---------- Entries shown ----------

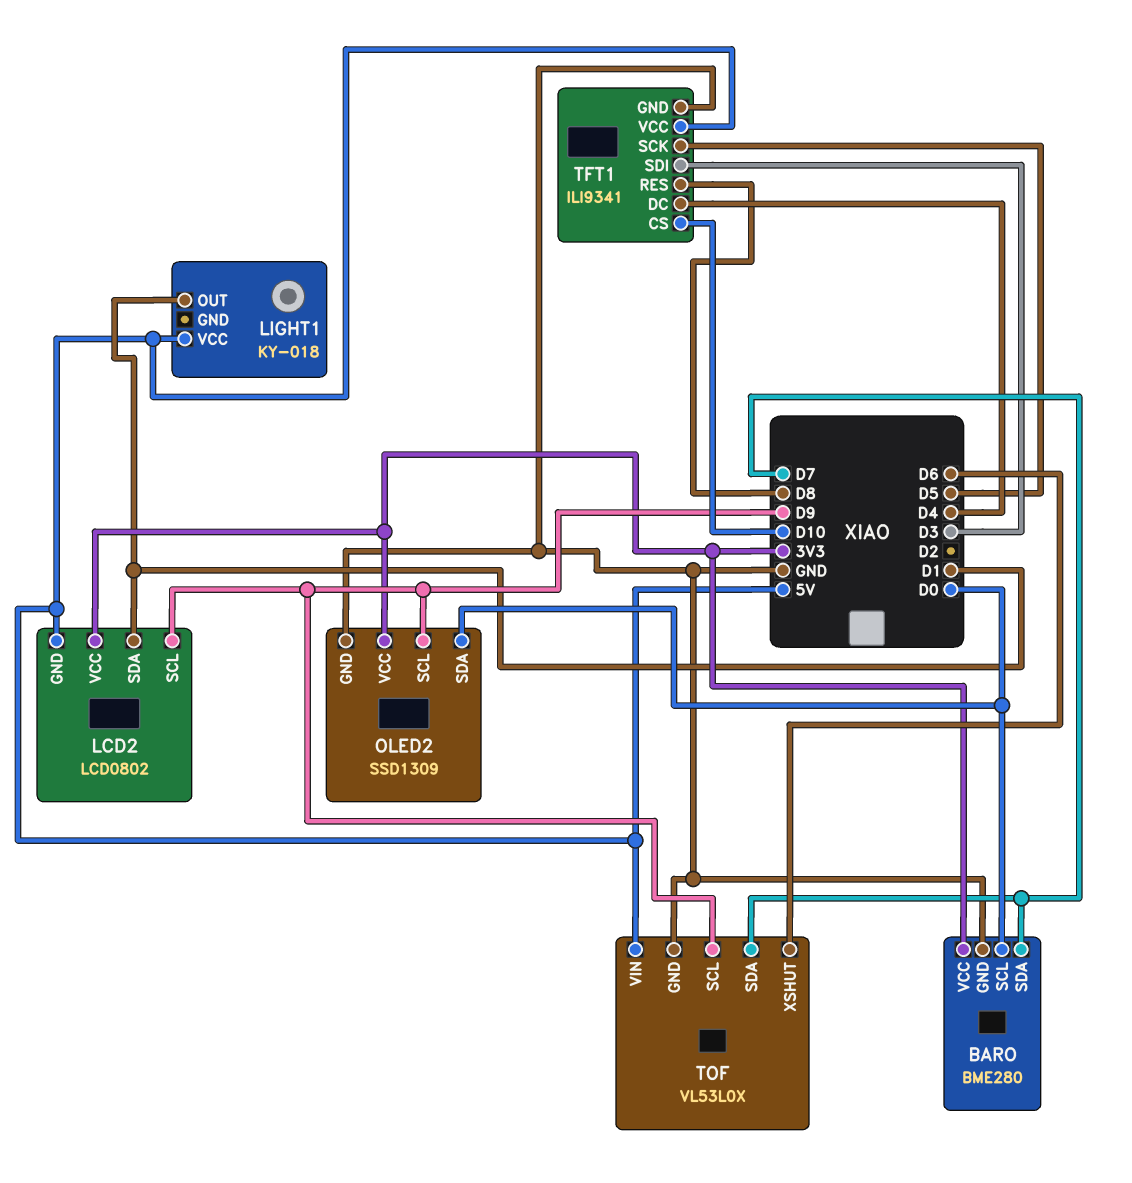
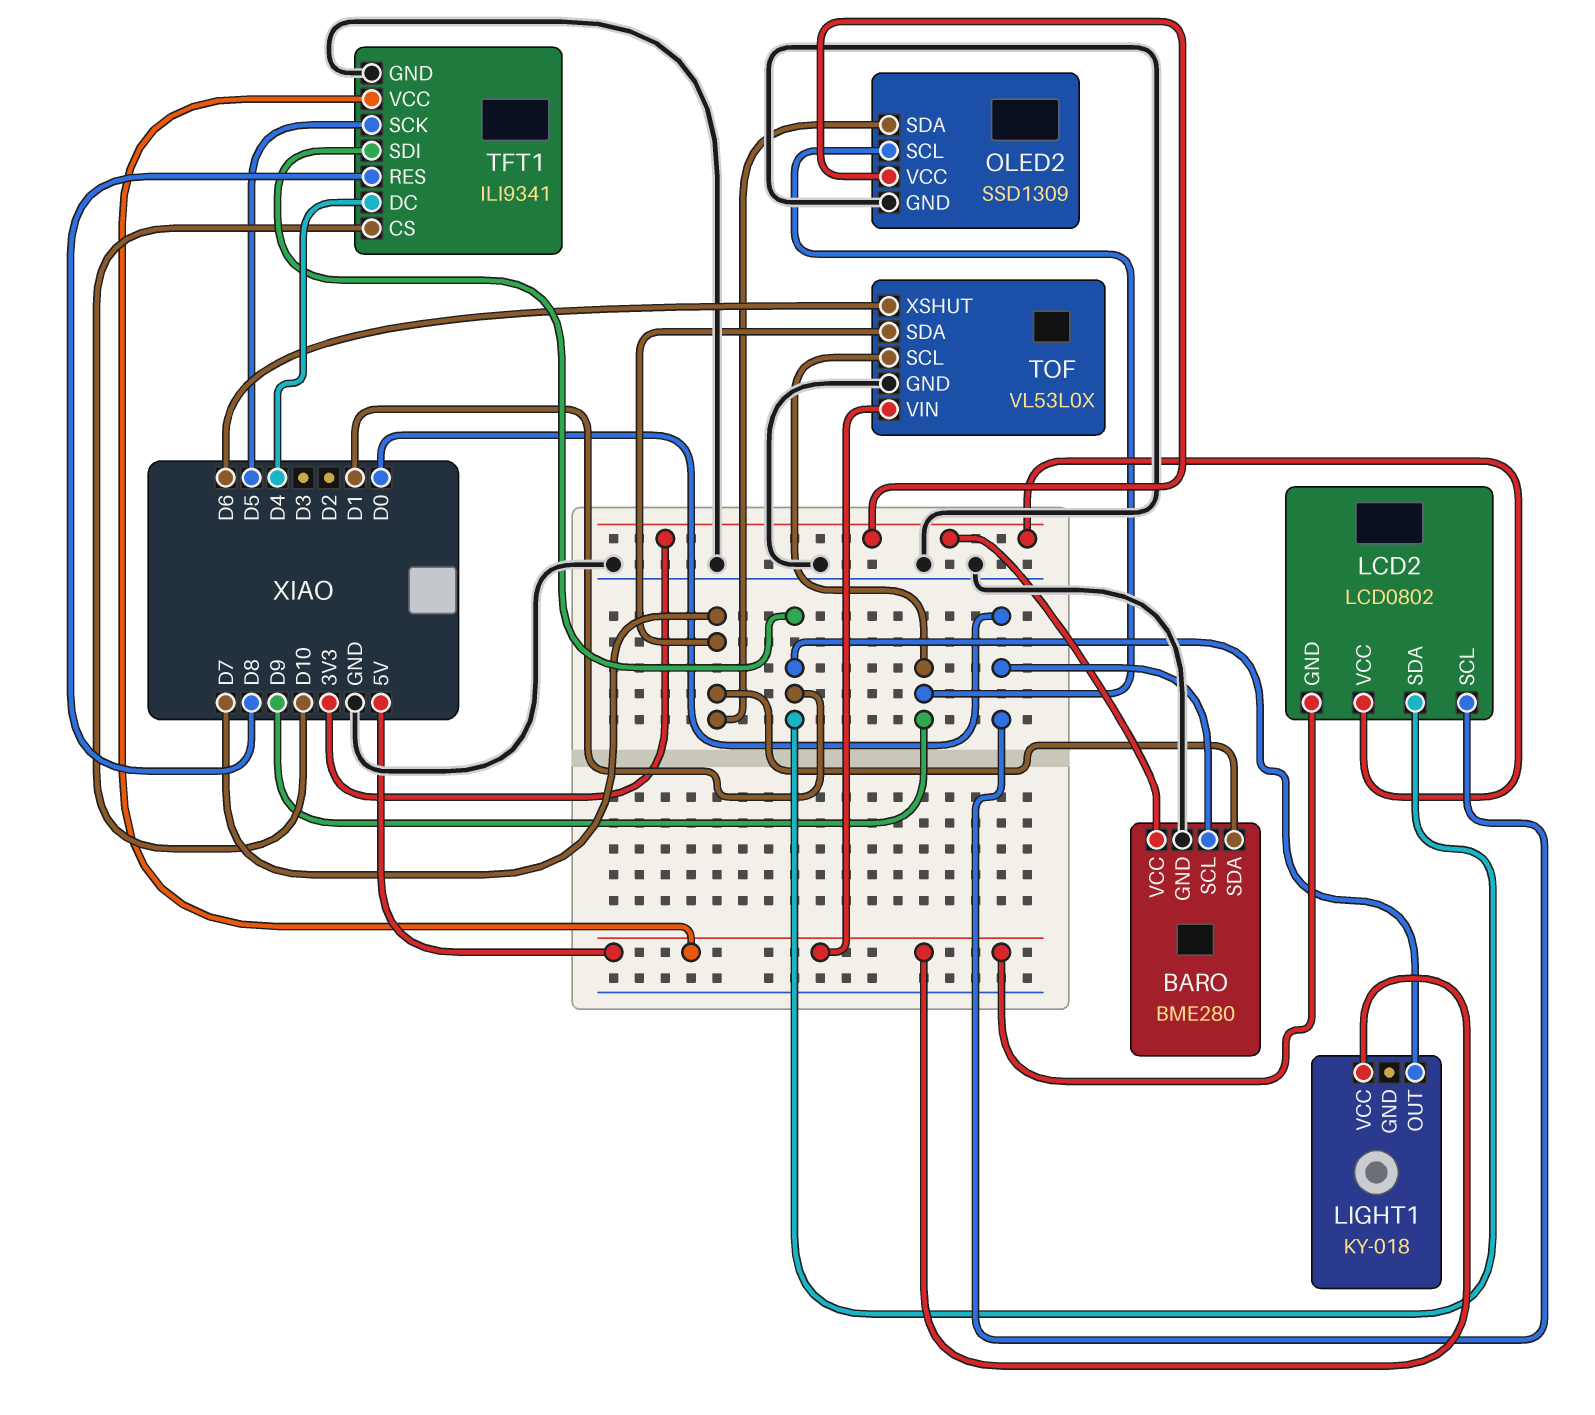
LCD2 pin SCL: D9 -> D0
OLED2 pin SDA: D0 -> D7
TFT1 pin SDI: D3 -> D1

----------
---------- Entries shown ----------

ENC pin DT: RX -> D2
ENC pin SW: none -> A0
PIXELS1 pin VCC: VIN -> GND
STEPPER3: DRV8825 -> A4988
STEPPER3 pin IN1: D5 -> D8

----------

Work order:
Of the entries above, repeat exactly the lines from the line with "PIXELS1 pin VCC: VIN -> GND" through the line with "STEPPER3 pin IN1: D5 -> D8", both of them included.

Answer box:
PIXELS1 pin VCC: VIN -> GND
STEPPER3: DRV8825 -> A4988
STEPPER3 pin IN1: D5 -> D8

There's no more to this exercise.